──────── GIVEN INFORMATION ────────
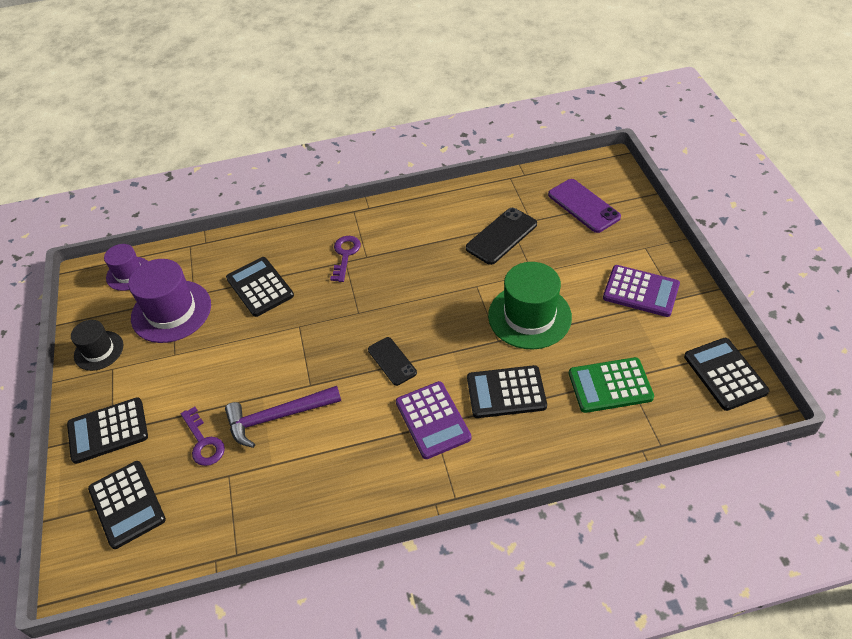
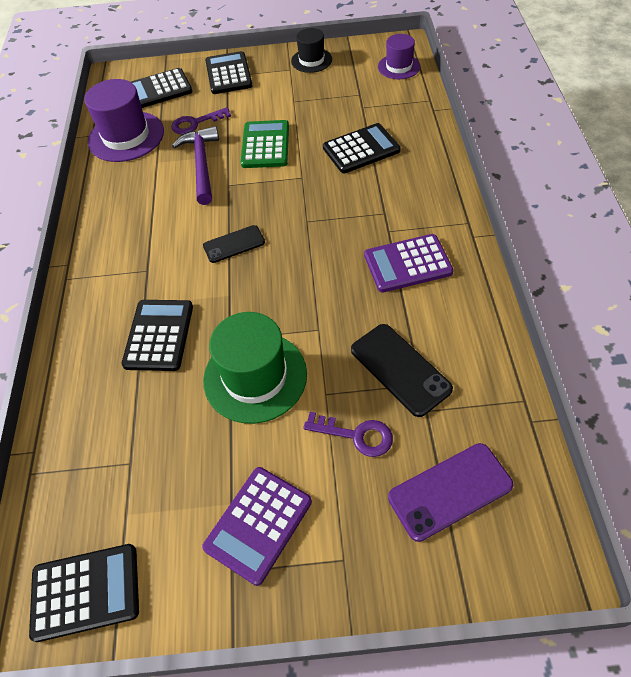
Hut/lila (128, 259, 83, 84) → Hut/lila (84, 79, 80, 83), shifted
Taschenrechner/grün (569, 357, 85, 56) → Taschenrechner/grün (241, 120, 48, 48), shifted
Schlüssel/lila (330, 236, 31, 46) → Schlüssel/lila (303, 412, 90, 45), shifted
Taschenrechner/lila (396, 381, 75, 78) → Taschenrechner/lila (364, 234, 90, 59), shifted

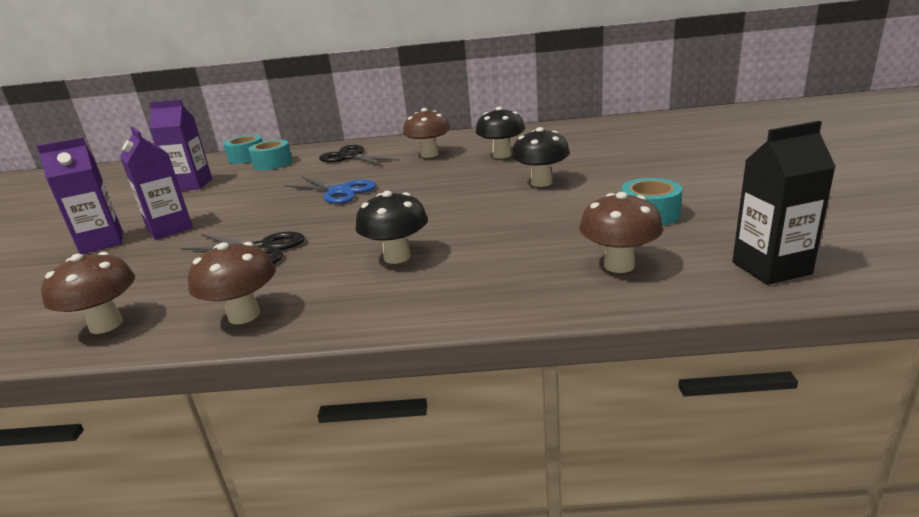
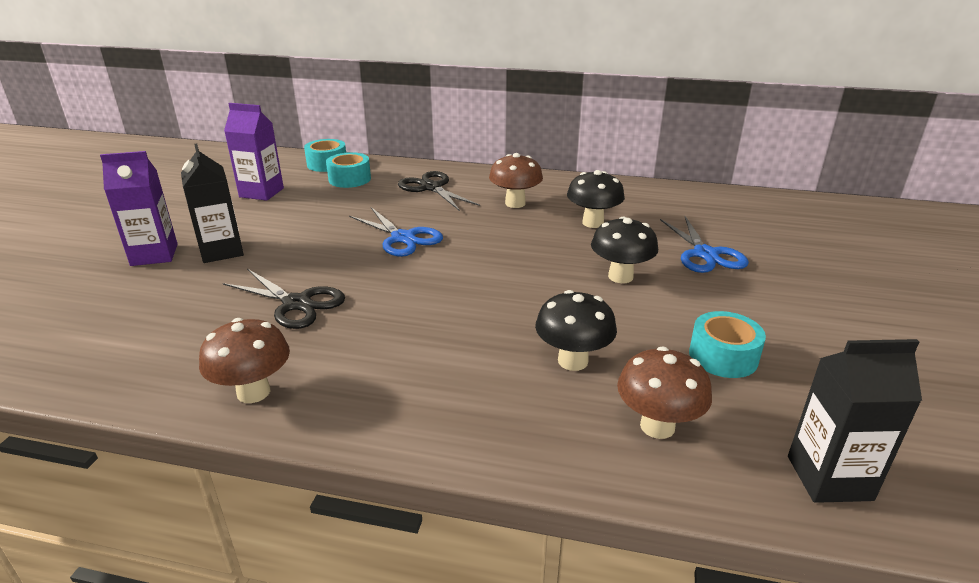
Getränkekarton/lila (120, 126, 73, 114) → Getränkekarton/schwarz (181, 144, 63, 119)
Pilz/schwarz (355, 191, 73, 73) → Pilz/schwarz (535, 290, 82, 81), shifted
- → Schere/blau (660, 216, 89, 57)
Pilz/braun (41, 252, 94, 82) → -

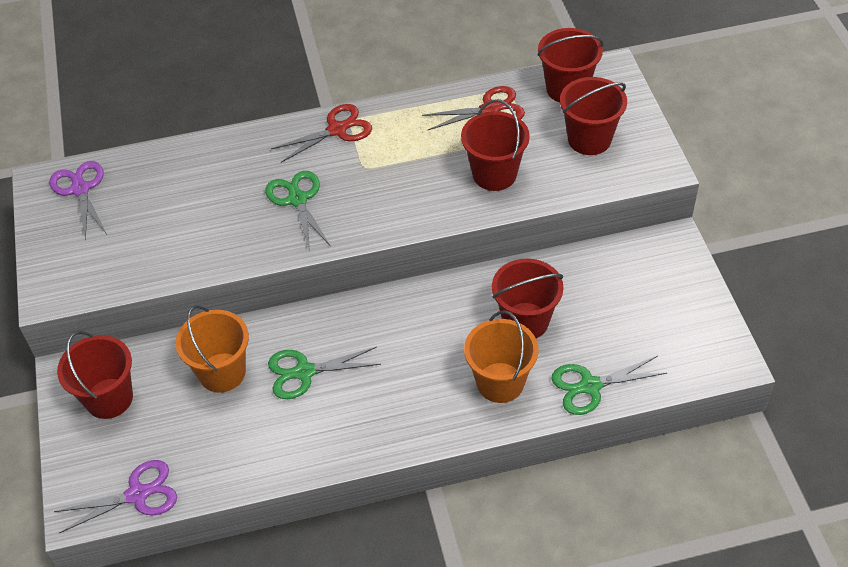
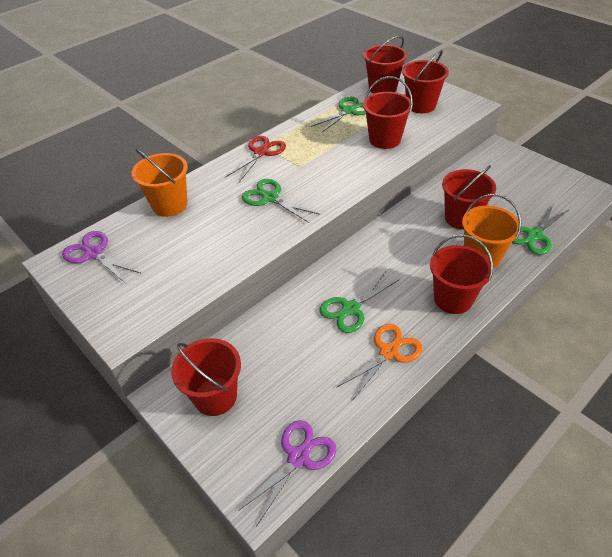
Eimer/orange (176, 305, 73, 88) → Eimer/orange (132, 149, 56, 68), shifted
Schere/rot (422, 86, 103, 44) → Schere/grün (311, 97, 55, 36)
- → Schere/orange (337, 324, 86, 77)
- → Eimer/rot (430, 235, 63, 79)

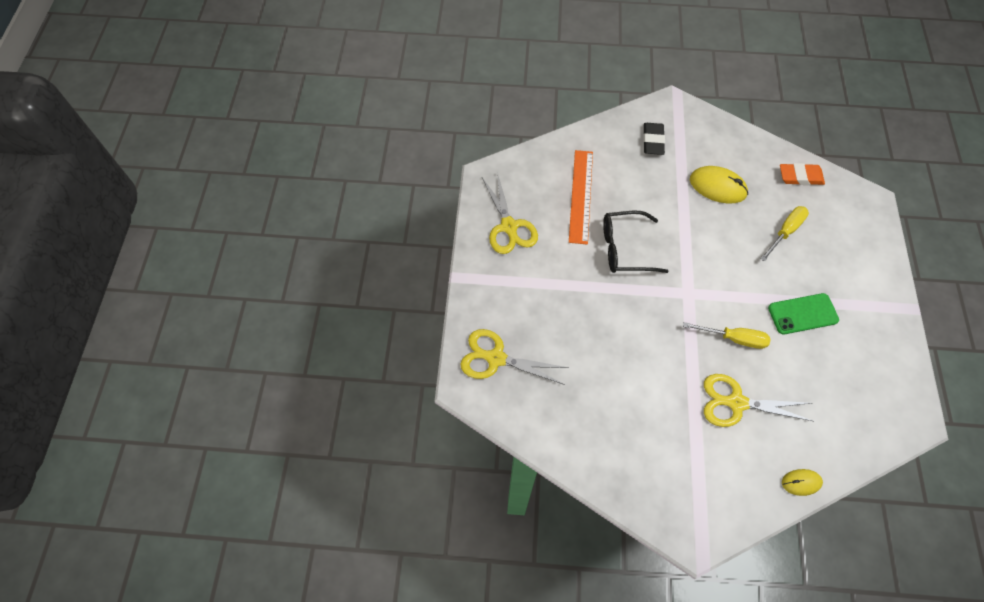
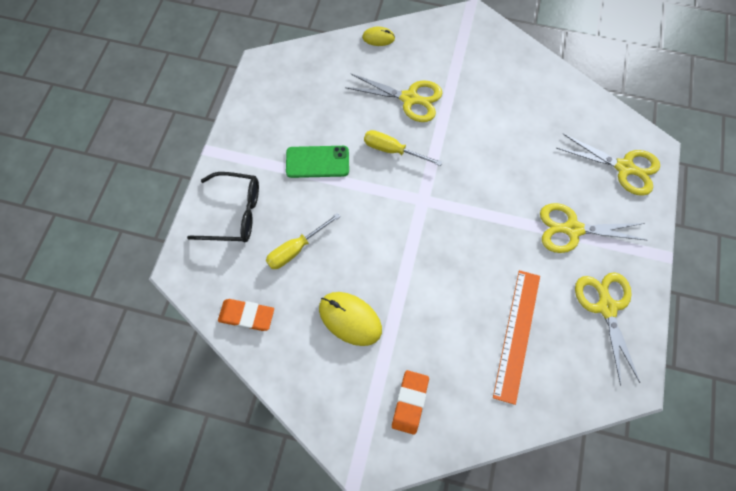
Brille/schwarz (603, 211, 66, 62) → Brille/schwarz (187, 172, 72, 71), shifted
Radiergummi/schwarz (643, 123, 22, 32) → Radiergummi/orange (392, 370, 37, 65)
- → Schere/gelb (540, 203, 107, 50)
────────
**AIM OF THE TASK:**
Copy the listing exactly. Any image in it stays out of the copy.

**OUTPUT FOR THIS EXERCISE:**
Hut/lila (128, 259, 83, 84) → Hut/lila (84, 79, 80, 83), shifted
Taschenrechner/grün (569, 357, 85, 56) → Taschenrechner/grün (241, 120, 48, 48), shifted
Schlüssel/lila (330, 236, 31, 46) → Schlüssel/lila (303, 412, 90, 45), shifted
Taschenrechner/lila (396, 381, 75, 78) → Taschenrechner/lila (364, 234, 90, 59), shifted

Getränkekarton/lila (120, 126, 73, 114) → Getränkekarton/schwarz (181, 144, 63, 119)
Pilz/schwarz (355, 191, 73, 73) → Pilz/schwarz (535, 290, 82, 81), shifted
- → Schere/blau (660, 216, 89, 57)
Pilz/braun (41, 252, 94, 82) → -

Eimer/orange (176, 305, 73, 88) → Eimer/orange (132, 149, 56, 68), shifted
Schere/rot (422, 86, 103, 44) → Schere/grün (311, 97, 55, 36)
- → Schere/orange (337, 324, 86, 77)
- → Eimer/rot (430, 235, 63, 79)

Brille/schwarz (603, 211, 66, 62) → Brille/schwarz (187, 172, 72, 71), shifted
Radiergummi/schwarz (643, 123, 22, 32) → Radiergummi/orange (392, 370, 37, 65)
- → Schere/gelb (540, 203, 107, 50)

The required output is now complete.